• **WHAT THE EXERCISE ASKS**:
Pull every line containing "door" from the listing below.

• **EXTRACTED RECORDS**:
════
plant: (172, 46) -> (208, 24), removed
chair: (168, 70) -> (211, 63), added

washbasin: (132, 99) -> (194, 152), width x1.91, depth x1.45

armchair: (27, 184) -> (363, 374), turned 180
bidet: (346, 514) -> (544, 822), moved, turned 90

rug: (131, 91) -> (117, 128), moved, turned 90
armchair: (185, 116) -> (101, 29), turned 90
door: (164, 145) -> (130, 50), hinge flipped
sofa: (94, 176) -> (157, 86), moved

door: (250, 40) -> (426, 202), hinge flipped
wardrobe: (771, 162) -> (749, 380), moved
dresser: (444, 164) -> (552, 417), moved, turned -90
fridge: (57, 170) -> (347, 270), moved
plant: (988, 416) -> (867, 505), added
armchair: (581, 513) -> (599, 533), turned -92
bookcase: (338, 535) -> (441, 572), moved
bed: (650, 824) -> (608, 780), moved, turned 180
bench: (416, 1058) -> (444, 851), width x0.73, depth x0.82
════
• **ANSWER FOR THIS EXERCISE**:
door: (164, 145) -> (130, 50), hinge flipped
door: (250, 40) -> (426, 202), hinge flipped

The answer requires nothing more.